=== RECORDS FOR THE EXERCISE ===
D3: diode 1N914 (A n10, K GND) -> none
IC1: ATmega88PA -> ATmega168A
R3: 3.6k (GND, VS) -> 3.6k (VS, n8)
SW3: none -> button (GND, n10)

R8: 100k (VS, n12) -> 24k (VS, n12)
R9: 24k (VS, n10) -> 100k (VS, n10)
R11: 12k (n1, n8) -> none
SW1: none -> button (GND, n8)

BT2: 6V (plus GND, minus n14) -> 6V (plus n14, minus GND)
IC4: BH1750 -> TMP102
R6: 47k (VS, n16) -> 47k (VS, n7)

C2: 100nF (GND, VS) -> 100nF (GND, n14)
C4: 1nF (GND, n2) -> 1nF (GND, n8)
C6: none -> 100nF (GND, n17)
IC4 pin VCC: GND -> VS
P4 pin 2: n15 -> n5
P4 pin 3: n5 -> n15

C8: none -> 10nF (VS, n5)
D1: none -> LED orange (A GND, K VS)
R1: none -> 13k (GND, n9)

=== ABOUT THIS TASK ===
Return, unchanged, the run of lines above that opens with the line containing "IC4: BH1750 -> TMP102" and closes with the line containing "C8: none -> 10nF (VS, n5)". Include both.

=== RESULT BELOW ===
IC4: BH1750 -> TMP102
R6: 47k (VS, n16) -> 47k (VS, n7)

C2: 100nF (GND, VS) -> 100nF (GND, n14)
C4: 1nF (GND, n2) -> 1nF (GND, n8)
C6: none -> 100nF (GND, n17)
IC4 pin VCC: GND -> VS
P4 pin 2: n15 -> n5
P4 pin 3: n5 -> n15

C8: none -> 10nF (VS, n5)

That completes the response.